MATERIAL SUPPLIED:
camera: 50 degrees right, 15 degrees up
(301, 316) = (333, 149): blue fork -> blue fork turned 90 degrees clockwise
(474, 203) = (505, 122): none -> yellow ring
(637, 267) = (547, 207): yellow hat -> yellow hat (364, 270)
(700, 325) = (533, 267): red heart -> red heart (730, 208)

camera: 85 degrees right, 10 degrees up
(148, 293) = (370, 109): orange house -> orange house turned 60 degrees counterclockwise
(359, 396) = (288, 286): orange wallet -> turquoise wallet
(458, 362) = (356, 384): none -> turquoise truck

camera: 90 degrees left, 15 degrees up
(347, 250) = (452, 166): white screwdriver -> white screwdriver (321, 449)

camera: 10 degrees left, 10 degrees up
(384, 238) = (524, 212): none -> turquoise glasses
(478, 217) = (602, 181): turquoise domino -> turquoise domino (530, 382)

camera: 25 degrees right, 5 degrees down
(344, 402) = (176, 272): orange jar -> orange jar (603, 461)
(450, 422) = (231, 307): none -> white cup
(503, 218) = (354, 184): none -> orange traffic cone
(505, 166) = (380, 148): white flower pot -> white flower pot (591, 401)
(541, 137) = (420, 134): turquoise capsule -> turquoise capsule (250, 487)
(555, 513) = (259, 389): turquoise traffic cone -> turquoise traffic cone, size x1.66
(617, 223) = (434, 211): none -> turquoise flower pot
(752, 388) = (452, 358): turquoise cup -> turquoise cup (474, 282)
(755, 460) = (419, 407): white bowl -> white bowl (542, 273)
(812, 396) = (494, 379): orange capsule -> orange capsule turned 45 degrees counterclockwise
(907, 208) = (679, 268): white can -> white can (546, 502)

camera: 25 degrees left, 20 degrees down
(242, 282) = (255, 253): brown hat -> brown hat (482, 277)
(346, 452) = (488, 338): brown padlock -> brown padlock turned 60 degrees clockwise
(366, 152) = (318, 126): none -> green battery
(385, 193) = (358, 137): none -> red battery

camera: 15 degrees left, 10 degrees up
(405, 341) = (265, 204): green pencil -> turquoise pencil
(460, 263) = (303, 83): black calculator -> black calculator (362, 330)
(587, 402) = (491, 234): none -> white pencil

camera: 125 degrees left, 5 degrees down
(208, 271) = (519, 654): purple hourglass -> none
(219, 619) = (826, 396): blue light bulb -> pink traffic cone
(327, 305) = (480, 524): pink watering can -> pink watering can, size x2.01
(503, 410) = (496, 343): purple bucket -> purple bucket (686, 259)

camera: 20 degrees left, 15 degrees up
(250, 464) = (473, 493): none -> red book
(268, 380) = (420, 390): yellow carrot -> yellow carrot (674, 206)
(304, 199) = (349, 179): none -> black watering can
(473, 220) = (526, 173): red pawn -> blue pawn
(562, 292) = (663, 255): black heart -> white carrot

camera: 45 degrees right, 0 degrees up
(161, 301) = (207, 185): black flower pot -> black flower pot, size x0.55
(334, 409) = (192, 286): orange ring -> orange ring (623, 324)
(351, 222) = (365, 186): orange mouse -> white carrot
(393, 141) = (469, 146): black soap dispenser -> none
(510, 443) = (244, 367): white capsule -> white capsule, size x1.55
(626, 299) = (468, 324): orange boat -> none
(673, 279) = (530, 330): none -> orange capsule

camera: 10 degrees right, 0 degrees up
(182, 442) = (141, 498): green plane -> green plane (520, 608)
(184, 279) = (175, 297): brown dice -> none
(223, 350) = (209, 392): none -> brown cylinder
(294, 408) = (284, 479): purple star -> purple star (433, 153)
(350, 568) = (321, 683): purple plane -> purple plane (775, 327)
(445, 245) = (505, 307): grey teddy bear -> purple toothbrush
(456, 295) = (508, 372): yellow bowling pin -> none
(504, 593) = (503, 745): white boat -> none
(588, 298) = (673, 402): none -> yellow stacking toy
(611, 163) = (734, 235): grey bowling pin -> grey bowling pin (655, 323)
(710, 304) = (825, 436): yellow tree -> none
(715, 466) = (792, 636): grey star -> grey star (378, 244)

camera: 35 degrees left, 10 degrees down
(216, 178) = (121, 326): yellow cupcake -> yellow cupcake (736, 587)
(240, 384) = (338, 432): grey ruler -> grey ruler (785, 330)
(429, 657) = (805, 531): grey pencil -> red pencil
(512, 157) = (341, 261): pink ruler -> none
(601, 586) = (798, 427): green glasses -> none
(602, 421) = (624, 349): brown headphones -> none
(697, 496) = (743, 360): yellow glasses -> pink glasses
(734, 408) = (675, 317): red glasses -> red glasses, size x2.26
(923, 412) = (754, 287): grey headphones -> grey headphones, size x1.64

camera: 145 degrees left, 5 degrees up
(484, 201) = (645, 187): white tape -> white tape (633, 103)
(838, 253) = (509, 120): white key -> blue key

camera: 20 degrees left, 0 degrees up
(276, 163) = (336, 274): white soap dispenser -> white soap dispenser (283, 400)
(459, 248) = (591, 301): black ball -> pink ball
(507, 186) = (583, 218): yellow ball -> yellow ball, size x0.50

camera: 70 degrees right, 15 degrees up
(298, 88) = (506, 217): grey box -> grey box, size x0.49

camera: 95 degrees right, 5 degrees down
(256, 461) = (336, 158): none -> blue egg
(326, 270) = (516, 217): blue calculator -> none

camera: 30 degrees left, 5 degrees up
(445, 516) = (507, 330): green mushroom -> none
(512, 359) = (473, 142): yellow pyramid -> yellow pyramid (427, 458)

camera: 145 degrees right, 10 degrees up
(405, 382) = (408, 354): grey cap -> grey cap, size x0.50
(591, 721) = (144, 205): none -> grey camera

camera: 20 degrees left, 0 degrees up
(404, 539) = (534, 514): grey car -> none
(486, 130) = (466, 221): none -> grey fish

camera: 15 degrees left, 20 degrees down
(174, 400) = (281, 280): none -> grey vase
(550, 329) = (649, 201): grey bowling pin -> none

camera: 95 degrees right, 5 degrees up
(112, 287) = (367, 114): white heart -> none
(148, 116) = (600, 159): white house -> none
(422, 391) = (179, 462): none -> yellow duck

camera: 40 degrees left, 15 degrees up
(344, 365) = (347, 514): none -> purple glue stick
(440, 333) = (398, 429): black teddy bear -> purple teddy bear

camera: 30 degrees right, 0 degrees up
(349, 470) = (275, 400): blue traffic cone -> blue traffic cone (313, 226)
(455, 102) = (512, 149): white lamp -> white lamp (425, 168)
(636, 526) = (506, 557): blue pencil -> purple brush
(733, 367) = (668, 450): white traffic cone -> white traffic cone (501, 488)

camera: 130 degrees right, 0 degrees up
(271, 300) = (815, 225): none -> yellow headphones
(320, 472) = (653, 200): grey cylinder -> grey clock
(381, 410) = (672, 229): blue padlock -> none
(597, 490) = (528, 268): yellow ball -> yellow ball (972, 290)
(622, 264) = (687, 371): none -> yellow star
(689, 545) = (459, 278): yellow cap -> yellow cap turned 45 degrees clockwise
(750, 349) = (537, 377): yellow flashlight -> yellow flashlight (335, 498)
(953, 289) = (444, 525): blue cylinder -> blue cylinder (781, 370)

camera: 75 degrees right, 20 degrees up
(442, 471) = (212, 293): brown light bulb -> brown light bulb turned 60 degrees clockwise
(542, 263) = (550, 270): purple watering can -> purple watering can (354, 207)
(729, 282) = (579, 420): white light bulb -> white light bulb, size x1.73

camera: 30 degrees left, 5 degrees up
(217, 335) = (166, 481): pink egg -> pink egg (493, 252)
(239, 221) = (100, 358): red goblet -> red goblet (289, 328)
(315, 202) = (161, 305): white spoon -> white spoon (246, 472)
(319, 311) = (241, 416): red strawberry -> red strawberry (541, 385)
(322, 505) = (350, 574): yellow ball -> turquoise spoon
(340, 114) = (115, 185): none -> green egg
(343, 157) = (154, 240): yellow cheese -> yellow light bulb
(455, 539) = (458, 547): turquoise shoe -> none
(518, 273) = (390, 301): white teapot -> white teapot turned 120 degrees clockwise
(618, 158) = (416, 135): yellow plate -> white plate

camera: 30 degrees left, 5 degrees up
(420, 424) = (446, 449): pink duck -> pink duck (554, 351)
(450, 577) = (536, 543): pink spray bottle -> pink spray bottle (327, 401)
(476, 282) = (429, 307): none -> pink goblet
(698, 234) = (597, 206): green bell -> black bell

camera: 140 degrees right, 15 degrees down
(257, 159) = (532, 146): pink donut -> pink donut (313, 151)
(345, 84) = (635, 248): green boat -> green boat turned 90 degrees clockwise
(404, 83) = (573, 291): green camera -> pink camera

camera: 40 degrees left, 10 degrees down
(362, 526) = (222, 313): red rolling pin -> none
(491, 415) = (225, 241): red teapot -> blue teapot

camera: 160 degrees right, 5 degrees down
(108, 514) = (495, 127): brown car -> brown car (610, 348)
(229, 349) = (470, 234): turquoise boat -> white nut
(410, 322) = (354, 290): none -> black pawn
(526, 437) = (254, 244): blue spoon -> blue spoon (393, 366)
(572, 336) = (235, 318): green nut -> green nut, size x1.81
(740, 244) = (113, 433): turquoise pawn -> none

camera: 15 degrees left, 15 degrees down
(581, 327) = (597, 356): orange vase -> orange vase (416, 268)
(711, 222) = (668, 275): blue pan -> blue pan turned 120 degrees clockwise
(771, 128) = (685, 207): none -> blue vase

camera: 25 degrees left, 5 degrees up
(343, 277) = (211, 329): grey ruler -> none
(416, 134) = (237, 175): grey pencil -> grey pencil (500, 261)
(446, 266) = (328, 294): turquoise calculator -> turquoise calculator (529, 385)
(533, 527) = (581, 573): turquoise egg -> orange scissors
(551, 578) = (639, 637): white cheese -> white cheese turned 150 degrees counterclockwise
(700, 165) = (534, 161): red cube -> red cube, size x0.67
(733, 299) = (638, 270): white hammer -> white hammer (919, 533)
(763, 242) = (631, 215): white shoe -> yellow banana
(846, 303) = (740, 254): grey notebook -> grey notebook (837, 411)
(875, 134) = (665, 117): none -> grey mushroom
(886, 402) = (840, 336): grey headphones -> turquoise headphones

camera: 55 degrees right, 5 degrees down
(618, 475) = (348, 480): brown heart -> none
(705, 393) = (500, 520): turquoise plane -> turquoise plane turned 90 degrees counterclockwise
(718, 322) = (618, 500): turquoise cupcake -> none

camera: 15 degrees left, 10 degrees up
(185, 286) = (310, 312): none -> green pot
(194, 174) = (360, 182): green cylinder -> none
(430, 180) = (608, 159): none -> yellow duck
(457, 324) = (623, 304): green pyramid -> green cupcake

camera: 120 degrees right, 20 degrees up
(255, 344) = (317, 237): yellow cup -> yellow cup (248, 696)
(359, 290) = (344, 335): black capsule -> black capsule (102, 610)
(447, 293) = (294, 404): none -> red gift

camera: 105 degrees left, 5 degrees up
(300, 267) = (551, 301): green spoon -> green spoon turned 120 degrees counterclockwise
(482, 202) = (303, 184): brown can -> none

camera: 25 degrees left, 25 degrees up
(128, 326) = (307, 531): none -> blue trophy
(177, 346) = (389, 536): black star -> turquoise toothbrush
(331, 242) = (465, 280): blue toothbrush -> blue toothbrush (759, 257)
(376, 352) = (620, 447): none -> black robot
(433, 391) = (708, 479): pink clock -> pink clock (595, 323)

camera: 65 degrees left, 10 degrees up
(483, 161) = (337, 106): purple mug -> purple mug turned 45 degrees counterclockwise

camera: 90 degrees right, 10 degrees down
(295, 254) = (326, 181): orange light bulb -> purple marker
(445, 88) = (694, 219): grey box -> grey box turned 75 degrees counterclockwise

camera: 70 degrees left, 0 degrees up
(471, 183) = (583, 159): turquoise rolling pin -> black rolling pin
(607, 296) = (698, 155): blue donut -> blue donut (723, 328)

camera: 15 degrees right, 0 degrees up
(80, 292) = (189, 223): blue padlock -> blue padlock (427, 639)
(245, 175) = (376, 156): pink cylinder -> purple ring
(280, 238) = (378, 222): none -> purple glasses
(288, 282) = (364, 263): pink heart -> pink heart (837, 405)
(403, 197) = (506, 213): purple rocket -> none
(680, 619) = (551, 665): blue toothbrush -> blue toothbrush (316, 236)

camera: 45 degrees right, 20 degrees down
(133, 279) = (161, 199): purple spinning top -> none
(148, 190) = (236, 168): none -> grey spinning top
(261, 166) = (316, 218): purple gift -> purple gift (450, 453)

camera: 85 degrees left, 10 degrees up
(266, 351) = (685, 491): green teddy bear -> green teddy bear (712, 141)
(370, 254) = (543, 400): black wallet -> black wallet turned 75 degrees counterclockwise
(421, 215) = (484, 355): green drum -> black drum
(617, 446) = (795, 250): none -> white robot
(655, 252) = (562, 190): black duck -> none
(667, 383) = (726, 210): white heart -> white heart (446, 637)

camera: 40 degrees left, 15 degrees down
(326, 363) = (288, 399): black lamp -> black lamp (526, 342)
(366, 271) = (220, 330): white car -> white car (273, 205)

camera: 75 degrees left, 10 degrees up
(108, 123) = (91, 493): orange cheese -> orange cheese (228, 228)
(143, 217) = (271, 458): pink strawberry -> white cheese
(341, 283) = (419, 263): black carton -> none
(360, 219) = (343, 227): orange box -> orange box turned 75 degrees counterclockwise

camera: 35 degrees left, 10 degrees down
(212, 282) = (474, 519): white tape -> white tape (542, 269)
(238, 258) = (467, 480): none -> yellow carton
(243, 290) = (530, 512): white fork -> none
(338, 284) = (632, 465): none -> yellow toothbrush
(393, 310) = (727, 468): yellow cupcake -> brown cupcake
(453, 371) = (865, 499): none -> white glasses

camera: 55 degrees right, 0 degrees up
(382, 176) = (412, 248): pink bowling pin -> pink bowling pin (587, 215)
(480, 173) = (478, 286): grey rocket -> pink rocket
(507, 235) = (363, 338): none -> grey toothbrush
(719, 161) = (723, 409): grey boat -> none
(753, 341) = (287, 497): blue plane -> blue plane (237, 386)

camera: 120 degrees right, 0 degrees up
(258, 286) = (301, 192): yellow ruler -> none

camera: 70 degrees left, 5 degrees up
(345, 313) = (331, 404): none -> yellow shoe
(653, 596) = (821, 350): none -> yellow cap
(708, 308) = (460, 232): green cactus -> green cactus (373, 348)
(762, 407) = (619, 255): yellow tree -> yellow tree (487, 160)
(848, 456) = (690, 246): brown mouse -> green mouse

TASK TO COMPLETE: Scan the entries above for the line containing "(216, 178) = (121, 326): yellow", and copy it and all lines after it exactly, down to and including the line containing "camera: 40 degrees left, 15 degrees up".

COMPLETED TASK:
(216, 178) = (121, 326): yellow cupcake -> yellow cupcake (736, 587)
(240, 384) = (338, 432): grey ruler -> grey ruler (785, 330)
(429, 657) = (805, 531): grey pencil -> red pencil
(512, 157) = (341, 261): pink ruler -> none
(601, 586) = (798, 427): green glasses -> none
(602, 421) = (624, 349): brown headphones -> none
(697, 496) = (743, 360): yellow glasses -> pink glasses
(734, 408) = (675, 317): red glasses -> red glasses, size x2.26
(923, 412) = (754, 287): grey headphones -> grey headphones, size x1.64

camera: 145 degrees left, 5 degrees up
(484, 201) = (645, 187): white tape -> white tape (633, 103)
(838, 253) = (509, 120): white key -> blue key

camera: 20 degrees left, 0 degrees up
(276, 163) = (336, 274): white soap dispenser -> white soap dispenser (283, 400)
(459, 248) = (591, 301): black ball -> pink ball
(507, 186) = (583, 218): yellow ball -> yellow ball, size x0.50

camera: 70 degrees right, 15 degrees up
(298, 88) = (506, 217): grey box -> grey box, size x0.49

camera: 95 degrees right, 5 degrees down
(256, 461) = (336, 158): none -> blue egg
(326, 270) = (516, 217): blue calculator -> none

camera: 30 degrees left, 5 degrees up
(445, 516) = (507, 330): green mushroom -> none
(512, 359) = (473, 142): yellow pyramid -> yellow pyramid (427, 458)

camera: 145 degrees right, 10 degrees up
(405, 382) = (408, 354): grey cap -> grey cap, size x0.50
(591, 721) = (144, 205): none -> grey camera

camera: 20 degrees left, 0 degrees up
(404, 539) = (534, 514): grey car -> none
(486, 130) = (466, 221): none -> grey fish

camera: 15 degrees left, 20 degrees down
(174, 400) = (281, 280): none -> grey vase
(550, 329) = (649, 201): grey bowling pin -> none

camera: 95 degrees right, 5 degrees up
(112, 287) = (367, 114): white heart -> none
(148, 116) = (600, 159): white house -> none
(422, 391) = (179, 462): none -> yellow duck

camera: 40 degrees left, 15 degrees up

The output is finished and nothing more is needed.